__AIM OF THE TASK__. Reproduce the following material line for line, without any alteration.

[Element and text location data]
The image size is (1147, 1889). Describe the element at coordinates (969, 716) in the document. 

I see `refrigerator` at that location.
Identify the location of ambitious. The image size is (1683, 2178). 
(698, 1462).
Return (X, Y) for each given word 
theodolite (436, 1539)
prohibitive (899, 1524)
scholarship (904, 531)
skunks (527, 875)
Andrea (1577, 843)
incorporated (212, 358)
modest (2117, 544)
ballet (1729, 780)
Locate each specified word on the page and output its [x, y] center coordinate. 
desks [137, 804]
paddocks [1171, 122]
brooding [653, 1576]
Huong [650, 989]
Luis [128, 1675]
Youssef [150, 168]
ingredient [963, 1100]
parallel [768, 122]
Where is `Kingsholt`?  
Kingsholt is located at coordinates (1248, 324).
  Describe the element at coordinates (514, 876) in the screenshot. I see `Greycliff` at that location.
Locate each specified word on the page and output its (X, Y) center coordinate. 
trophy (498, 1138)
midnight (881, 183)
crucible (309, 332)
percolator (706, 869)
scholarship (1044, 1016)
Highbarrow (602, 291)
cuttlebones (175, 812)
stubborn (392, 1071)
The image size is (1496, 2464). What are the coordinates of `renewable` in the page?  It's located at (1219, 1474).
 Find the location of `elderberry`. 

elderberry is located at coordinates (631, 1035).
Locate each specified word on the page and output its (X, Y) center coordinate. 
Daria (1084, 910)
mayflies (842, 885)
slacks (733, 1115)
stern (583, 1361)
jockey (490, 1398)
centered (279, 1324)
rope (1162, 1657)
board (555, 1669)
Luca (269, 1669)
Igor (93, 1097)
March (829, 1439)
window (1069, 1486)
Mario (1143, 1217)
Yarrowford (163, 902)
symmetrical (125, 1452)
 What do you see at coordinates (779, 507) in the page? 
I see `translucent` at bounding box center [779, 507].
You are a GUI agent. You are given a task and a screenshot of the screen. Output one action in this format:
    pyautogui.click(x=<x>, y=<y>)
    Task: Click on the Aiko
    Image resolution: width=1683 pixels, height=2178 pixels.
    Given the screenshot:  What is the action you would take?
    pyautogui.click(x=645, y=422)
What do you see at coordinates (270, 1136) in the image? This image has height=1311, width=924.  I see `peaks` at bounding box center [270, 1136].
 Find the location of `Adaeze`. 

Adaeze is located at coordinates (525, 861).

__THE RESULT__.
The image size is (1147, 1889). Describe the element at coordinates (969, 716) in the document. 

I see `refrigerator` at that location.
Identify the location of ambitious. The image size is (1683, 2178). 
(698, 1462).
Return (X, Y) for each given word 
theodolite (436, 1539)
prohibitive (899, 1524)
scholarship (904, 531)
skunks (527, 875)
Andrea (1577, 843)
incorporated (212, 358)
modest (2117, 544)
ballet (1729, 780)
Locate each specified word on the page and output its [x, y] center coordinate. 
desks [137, 804]
paddocks [1171, 122]
brooding [653, 1576]
Huong [650, 989]
Luis [128, 1675]
Youssef [150, 168]
ingredient [963, 1100]
parallel [768, 122]
Where is `Kingsholt`?  
Kingsholt is located at coordinates (1248, 324).
  Describe the element at coordinates (514, 876) in the screenshot. I see `Greycliff` at that location.
Locate each specified word on the page and output its (X, Y) center coordinate. 
trophy (498, 1138)
midnight (881, 183)
crucible (309, 332)
percolator (706, 869)
scholarship (1044, 1016)
Highbarrow (602, 291)
cuttlebones (175, 812)
stubborn (392, 1071)
The image size is (1496, 2464). What are the coordinates of `renewable` in the page?  It's located at (1219, 1474).
 Find the location of `elderberry`. 

elderberry is located at coordinates (631, 1035).
Locate each specified word on the page and output its (X, Y) center coordinate. 
Daria (1084, 910)
mayflies (842, 885)
slacks (733, 1115)
stern (583, 1361)
jockey (490, 1398)
centered (279, 1324)
rope (1162, 1657)
board (555, 1669)
Luca (269, 1669)
Igor (93, 1097)
March (829, 1439)
window (1069, 1486)
Mario (1143, 1217)
Yarrowford (163, 902)
symmetrical (125, 1452)
 What do you see at coordinates (779, 507) in the page? 
I see `translucent` at bounding box center [779, 507].
You are a GUI agent. You are given a task and a screenshot of the screen. Output one action in this format:
    pyautogui.click(x=<x>, y=<y>)
    Task: Click on the Aiko
    Image resolution: width=1683 pixels, height=2178 pixels.
    Given the screenshot:  What is the action you would take?
    pyautogui.click(x=645, y=422)
What do you see at coordinates (270, 1136) in the image? This image has height=1311, width=924.  I see `peaks` at bounding box center [270, 1136].
 Find the location of `Adaeze`. 

Adaeze is located at coordinates (525, 861).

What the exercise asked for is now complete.